Exercise goal
In the records below, find the line containing "R5: 15k (n3, n23) -> 33k (n3, n23)" and the line containing "U3 pin OUT: n1 -> VDD"; please repeat exactly the lines from one to the other, both included, and nothing more.
(Data shown begins)
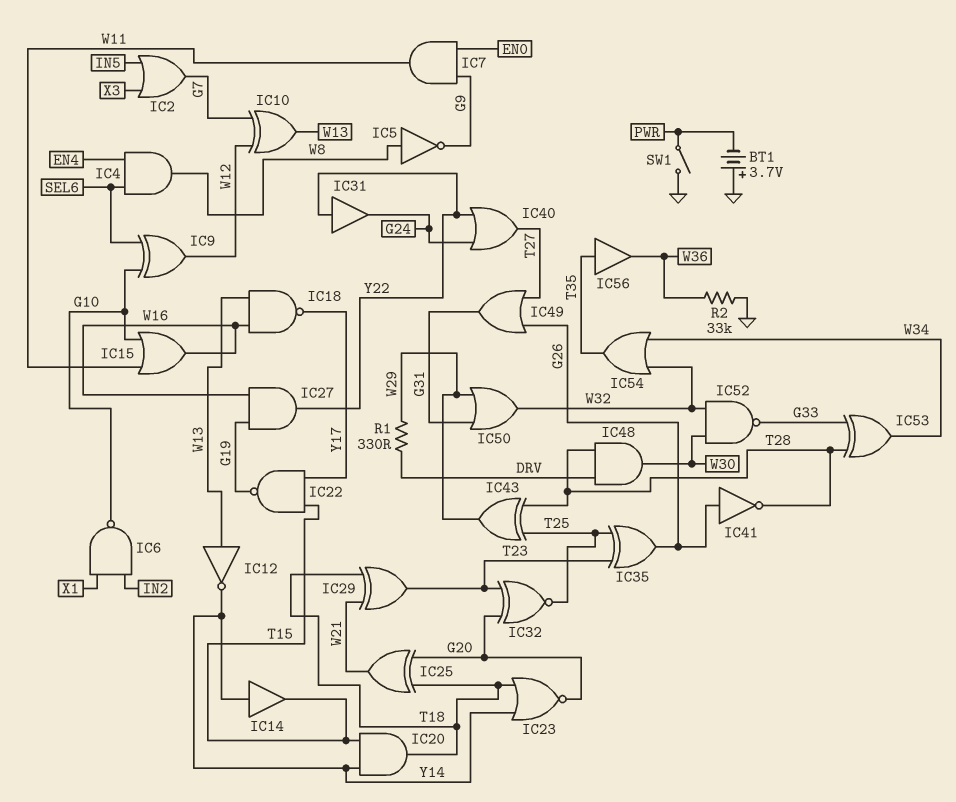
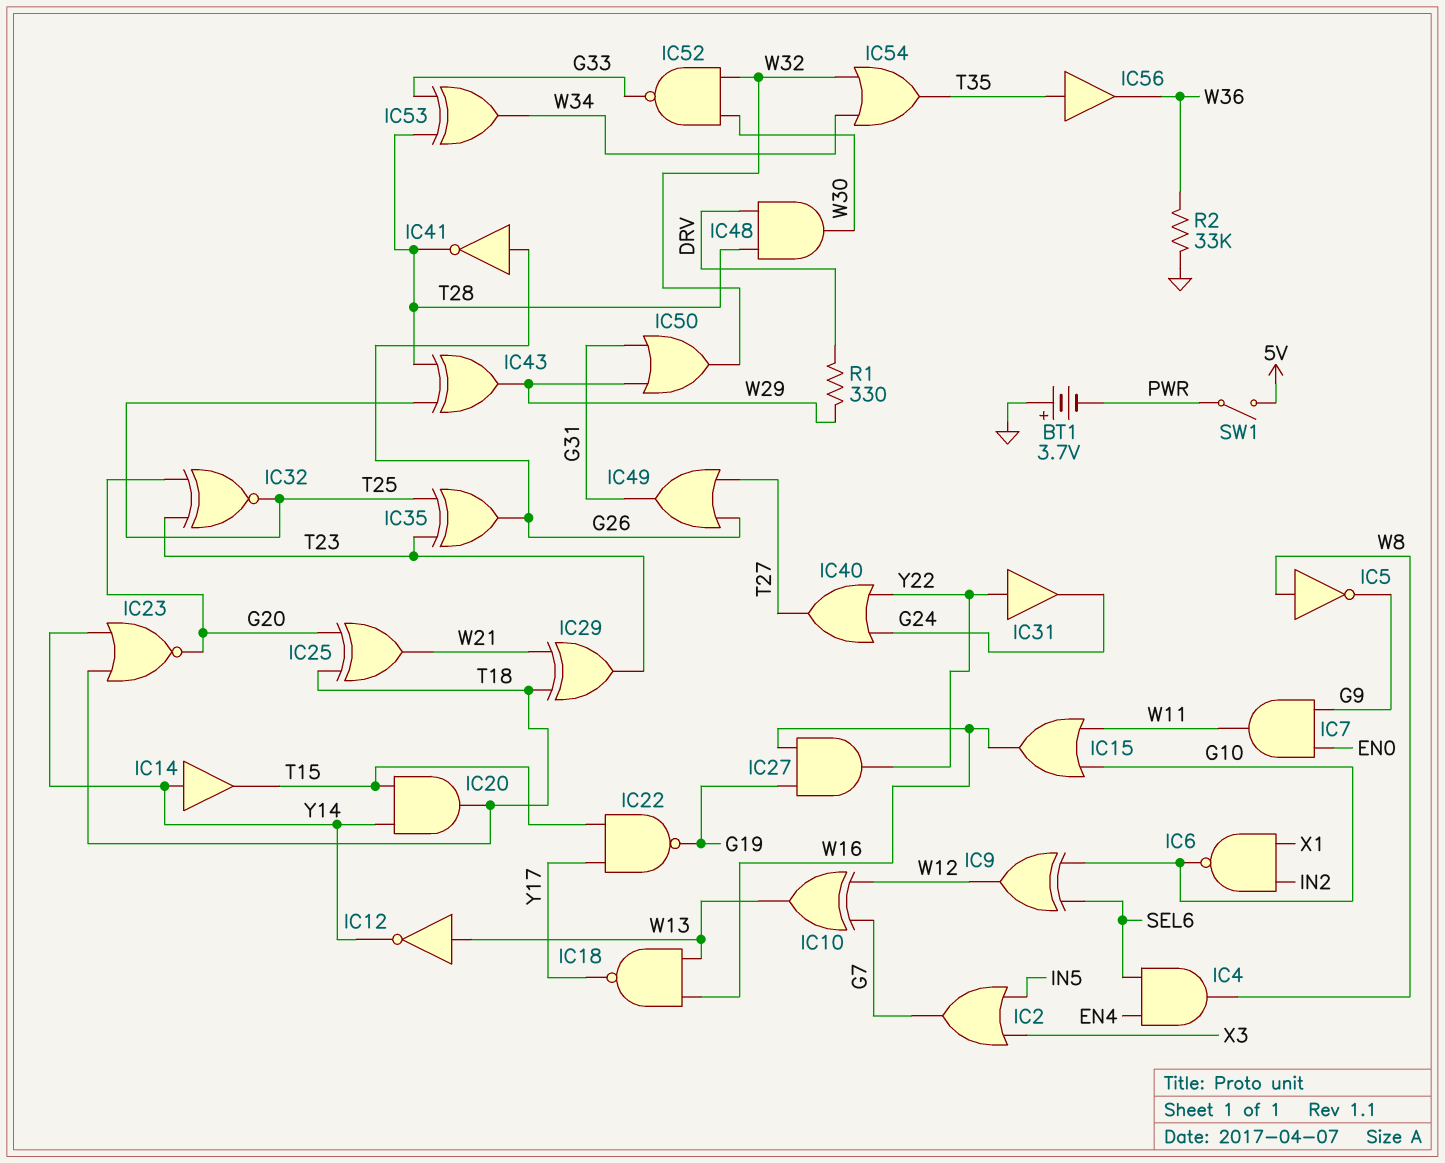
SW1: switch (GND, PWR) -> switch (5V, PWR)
(Data shown ends)
(Data shown begins)
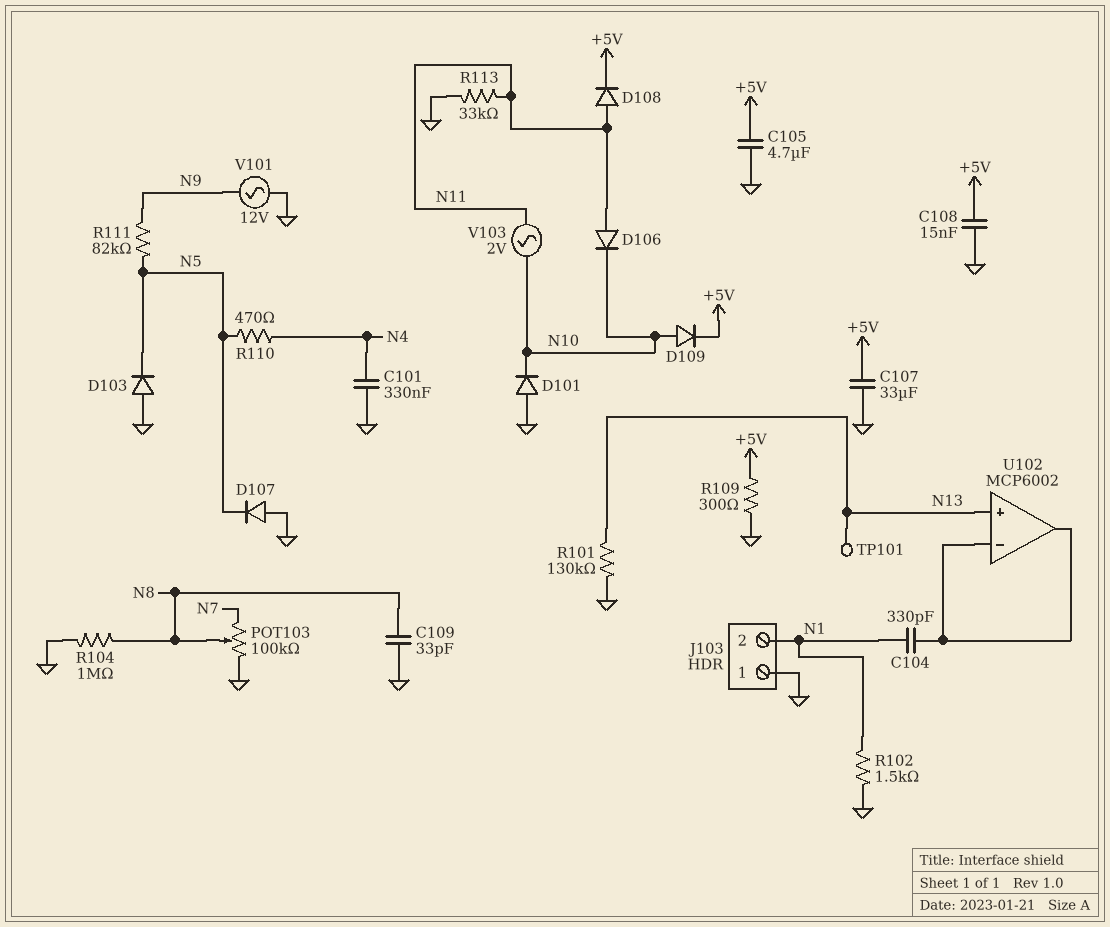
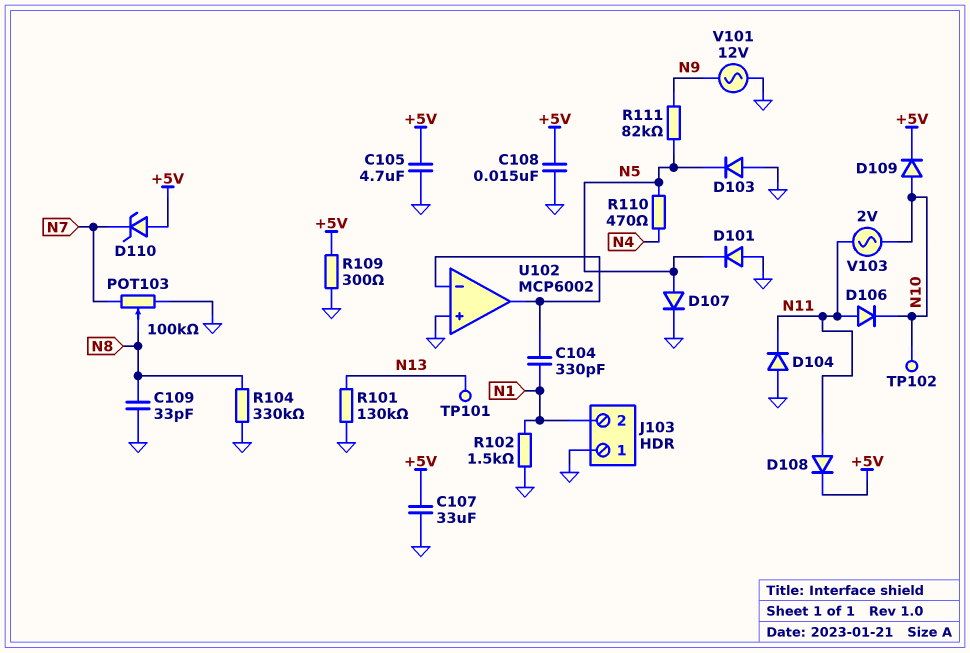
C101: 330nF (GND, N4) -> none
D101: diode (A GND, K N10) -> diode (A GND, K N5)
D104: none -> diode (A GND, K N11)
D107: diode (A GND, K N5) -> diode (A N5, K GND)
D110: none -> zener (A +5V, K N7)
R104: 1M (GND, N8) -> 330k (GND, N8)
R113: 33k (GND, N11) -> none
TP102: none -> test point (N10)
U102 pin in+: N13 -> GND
(Data shown ends)
(Data shown begins)
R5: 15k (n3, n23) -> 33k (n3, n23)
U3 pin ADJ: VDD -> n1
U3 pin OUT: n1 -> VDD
(Data shown ends)
Response below
R5: 15k (n3, n23) -> 33k (n3, n23)
U3 pin ADJ: VDD -> n1
U3 pin OUT: n1 -> VDD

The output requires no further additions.